- TASK INSTRUCTIONS -
Return all of the listing word for word; the pictures stay out.

- INPUT DATA -
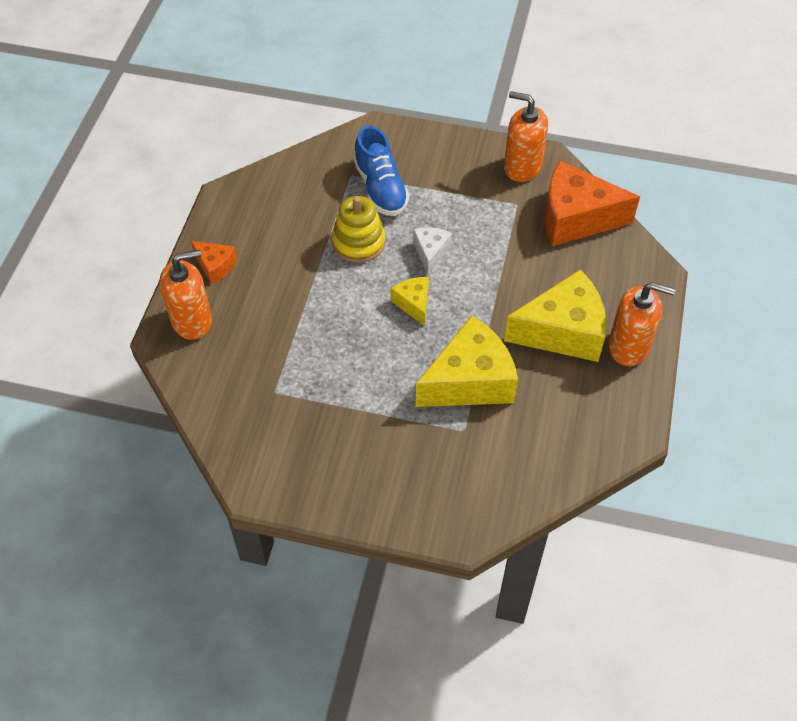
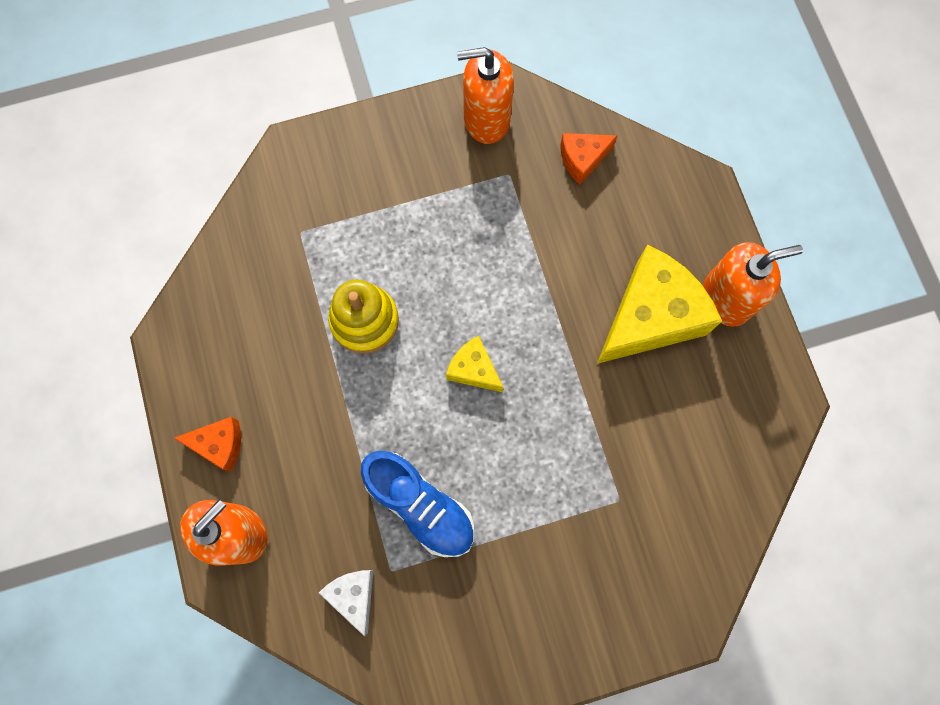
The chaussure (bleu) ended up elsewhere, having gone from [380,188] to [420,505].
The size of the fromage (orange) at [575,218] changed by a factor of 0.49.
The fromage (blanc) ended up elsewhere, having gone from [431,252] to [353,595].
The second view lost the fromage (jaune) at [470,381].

- EXERCISE OUTPUT -
The chaussure (bleu) ended up elsewhere, having gone from [380,188] to [420,505].
The size of the fromage (orange) at [575,218] changed by a factor of 0.49.
The fromage (blanc) ended up elsewhere, having gone from [431,252] to [353,595].
The second view lost the fromage (jaune) at [470,381].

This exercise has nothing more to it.